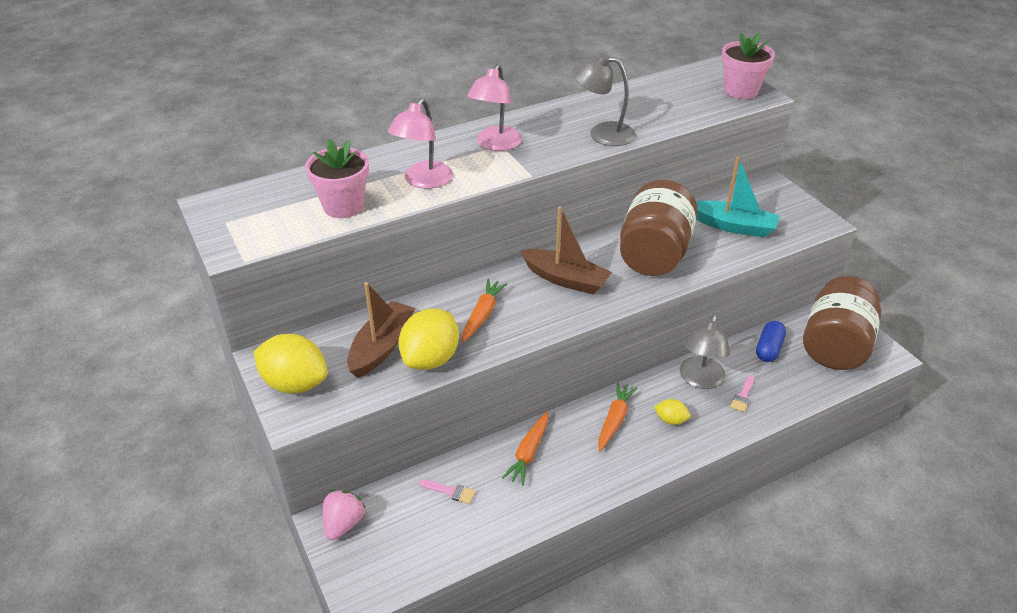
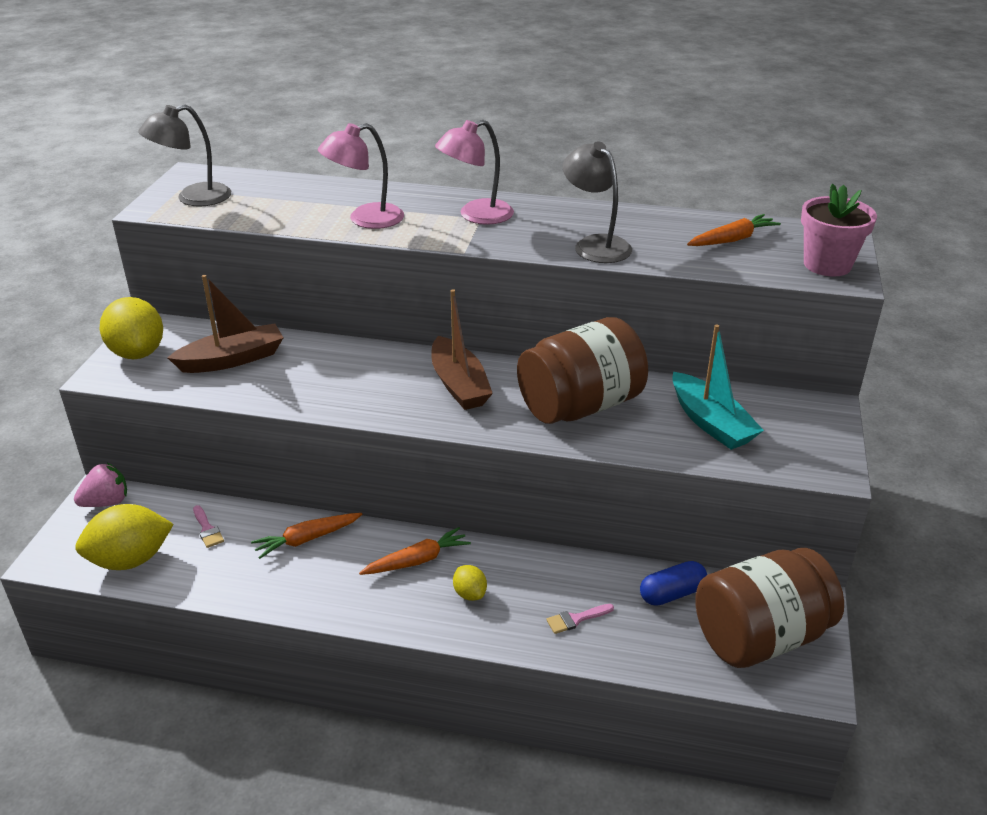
camera: 40 degrees right, 5 degrees down
(343, 206) = (274, 212): pink flower pot -> none
(431, 359) = (253, 388): yellow lemon -> yellow lemon (130, 560)
(482, 315) = (344, 376): orange carrot -> orange carrot (732, 239)
(700, 380) = (552, 577): grey lamp -> grey lamp (193, 198)

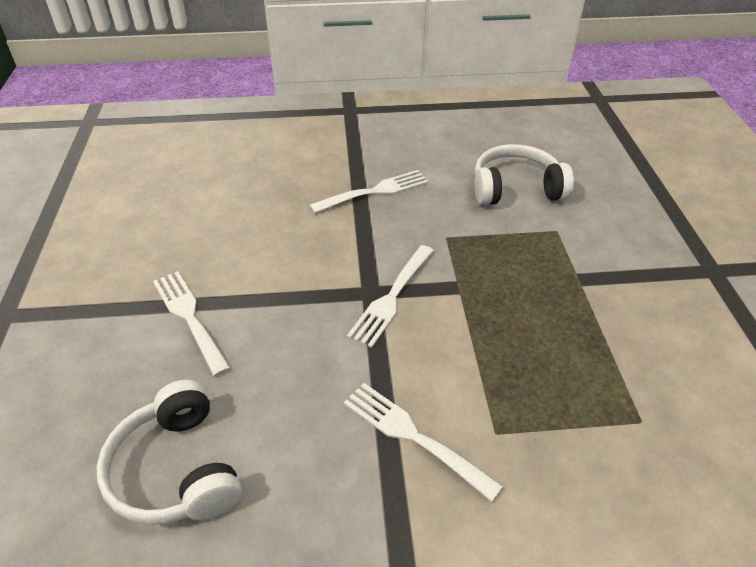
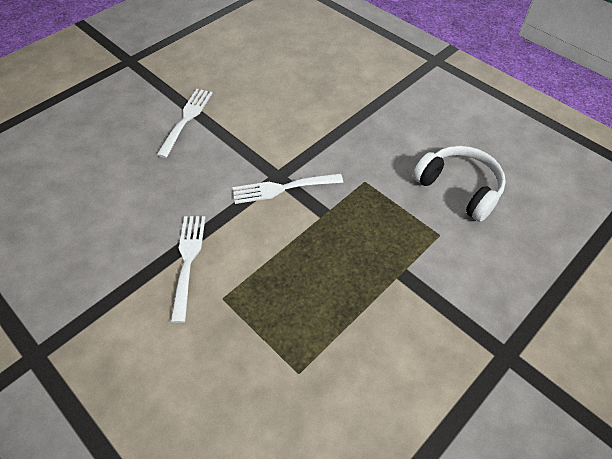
camera: 50 degrees right, 10 degrees up
(176, 470) = (93, 182): white headphones -> none
(374, 192) = (367, 122): white fork -> none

_ _ _ _

**What is being asked:**
Lines that hold the word "degrees" are the ones to copy from the entries above.

**Your response:**
camera: 40 degrees right, 5 degrees down
camera: 50 degrees right, 10 degrees up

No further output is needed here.